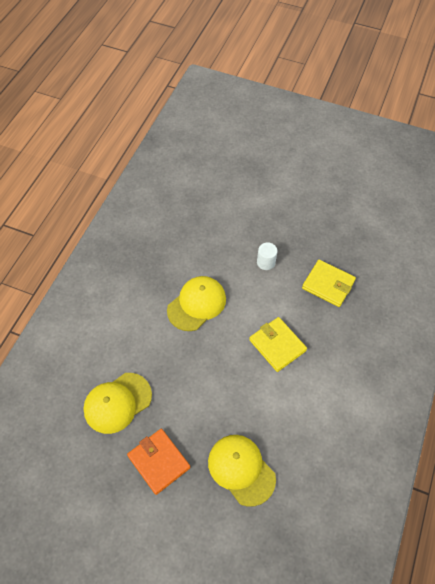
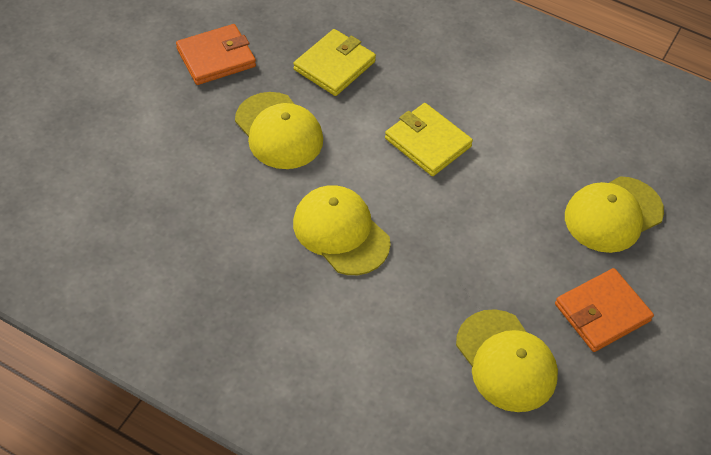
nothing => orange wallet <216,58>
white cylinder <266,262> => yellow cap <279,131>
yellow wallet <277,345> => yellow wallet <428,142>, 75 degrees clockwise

--*--

WORK TASK: Reproduce the material in full, word for word, and omit the pictures.

RESULT BELOW:
nothing => orange wallet <216,58>
white cylinder <266,262> => yellow cap <279,131>
yellow wallet <277,345> => yellow wallet <428,142>, 75 degrees clockwise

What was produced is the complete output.